## What the task asks
Reproduce the listing exactly, with no pictures in your copy.

## Supplied data

= = = =

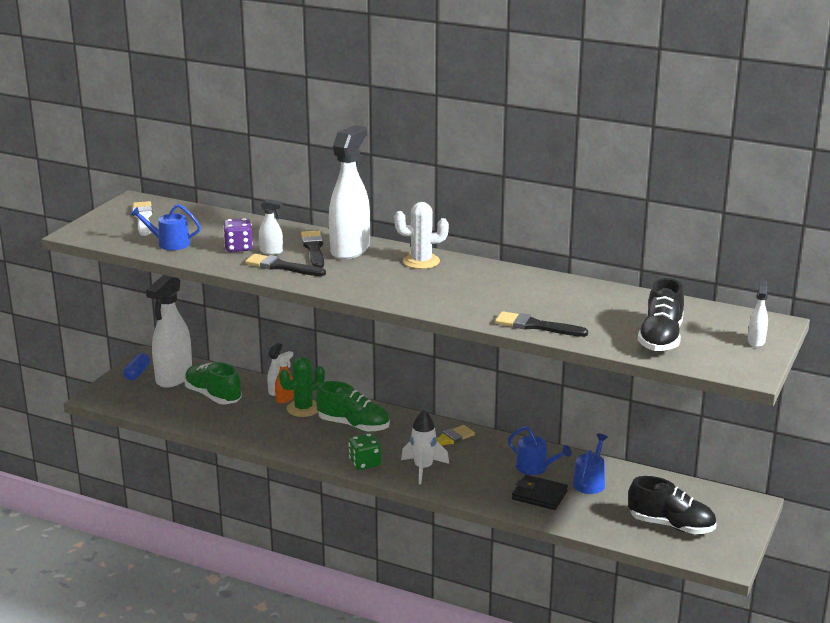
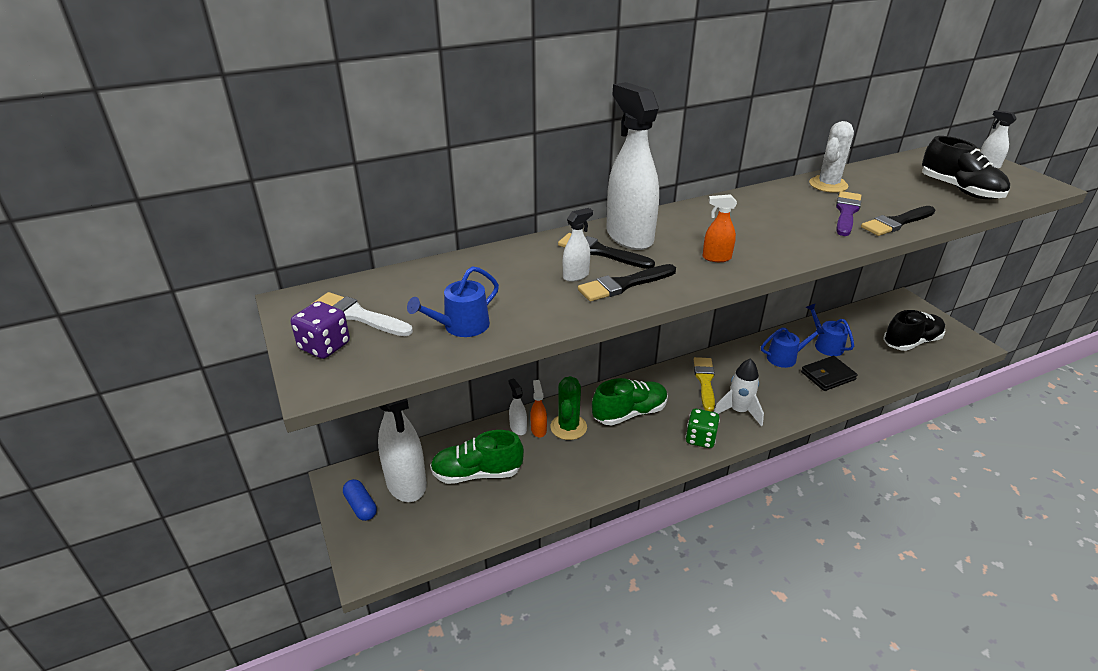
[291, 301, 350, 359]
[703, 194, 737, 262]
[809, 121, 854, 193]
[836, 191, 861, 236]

= = = =

## Answer section
[291, 301, 350, 359]
[703, 194, 737, 262]
[809, 121, 854, 193]
[836, 191, 861, 236]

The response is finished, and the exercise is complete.